Make an exact copy of the entries below, with all images left out.

Material for this exercise:
##########

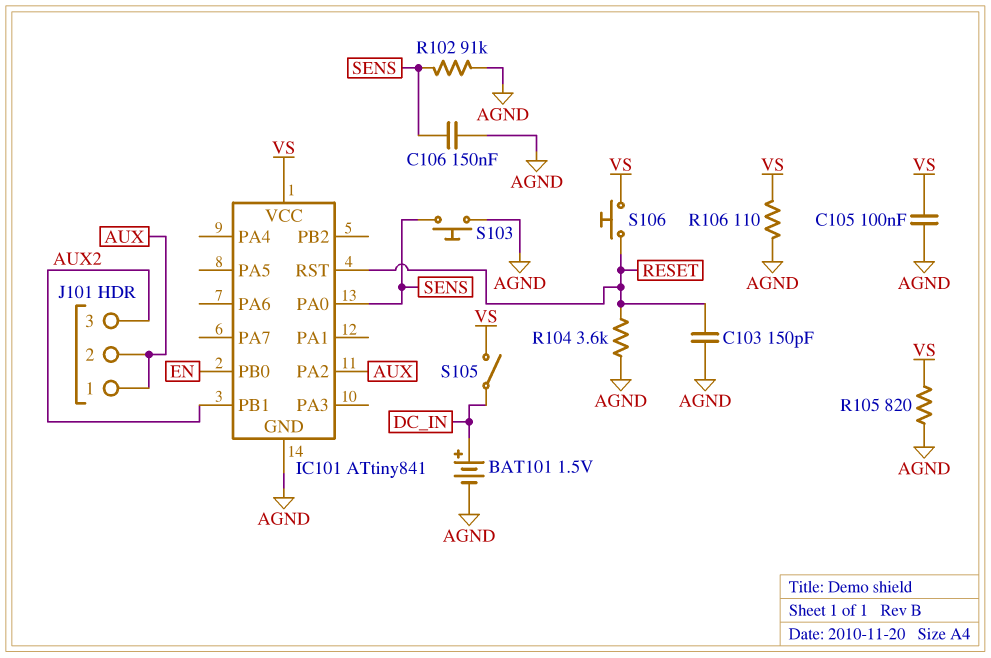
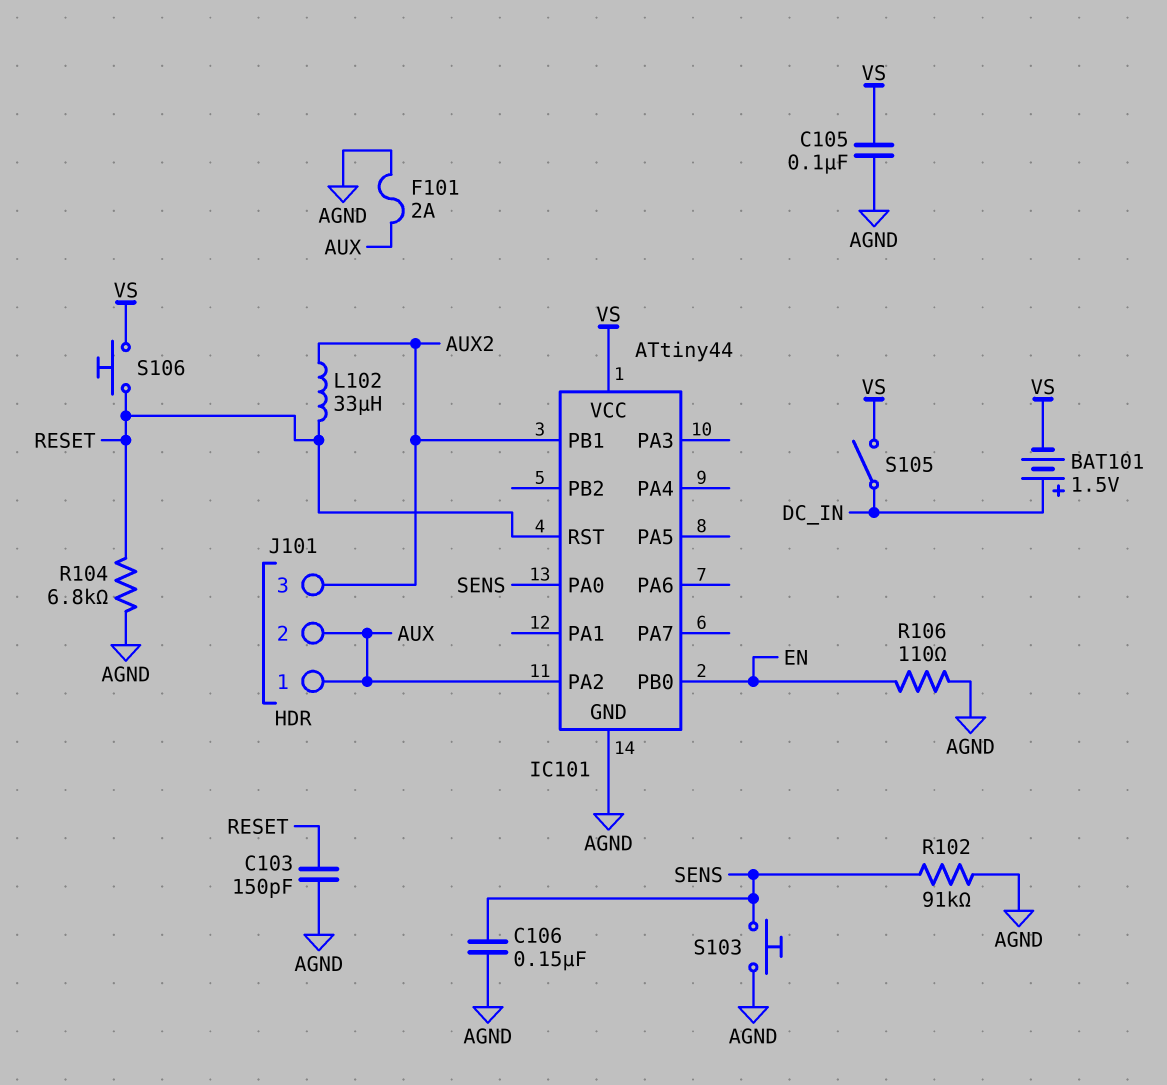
BAT101: 1.5V (plus DC_IN, minus AGND) -> 1.5V (plus DC_IN, minus VS)
F101: none -> 2A (AGND, AUX)
IC101: ATtiny841 -> ATtiny44
L102: none -> 33uH (AUX2, RESET)
R104: 3.6k (AGND, RESET) -> 6.8k (AGND, RESET)
R105: 820 (AGND, VS) -> none
R106: 110 (AGND, VS) -> 110 (AGND, EN)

##########

Response below:
BAT101: 1.5V (plus DC_IN, minus AGND) -> 1.5V (plus DC_IN, minus VS)
F101: none -> 2A (AGND, AUX)
IC101: ATtiny841 -> ATtiny44
L102: none -> 33uH (AUX2, RESET)
R104: 3.6k (AGND, RESET) -> 6.8k (AGND, RESET)
R105: 820 (AGND, VS) -> none
R106: 110 (AGND, VS) -> 110 (AGND, EN)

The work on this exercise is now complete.